■ What is being asked: Start to finish, print the data below exactly, without the images.

■ Data block:
■ ■ ■ ■
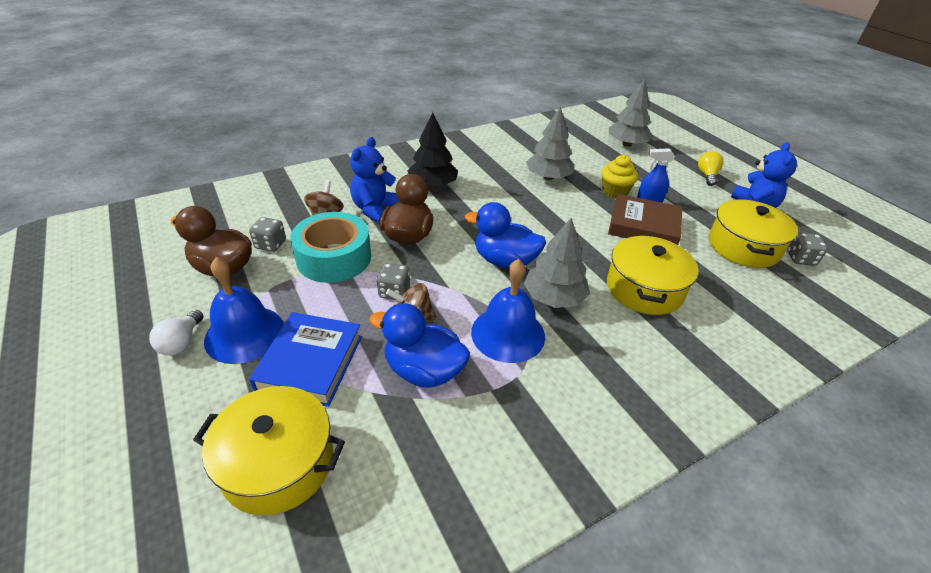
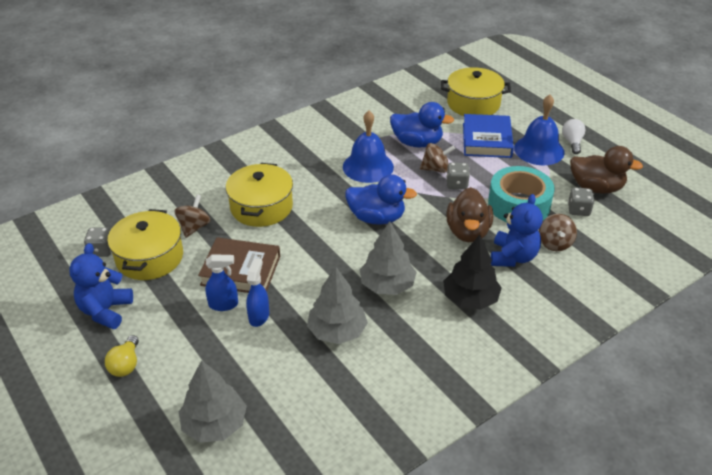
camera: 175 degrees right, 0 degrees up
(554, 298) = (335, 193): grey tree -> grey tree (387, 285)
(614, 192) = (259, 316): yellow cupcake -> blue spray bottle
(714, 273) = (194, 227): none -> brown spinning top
■ ■ ■ ■
■ Response below:
camera: 175 degrees right, 0 degrees up
(554, 298) = (335, 193): grey tree -> grey tree (387, 285)
(614, 192) = (259, 316): yellow cupcake -> blue spray bottle
(714, 273) = (194, 227): none -> brown spinning top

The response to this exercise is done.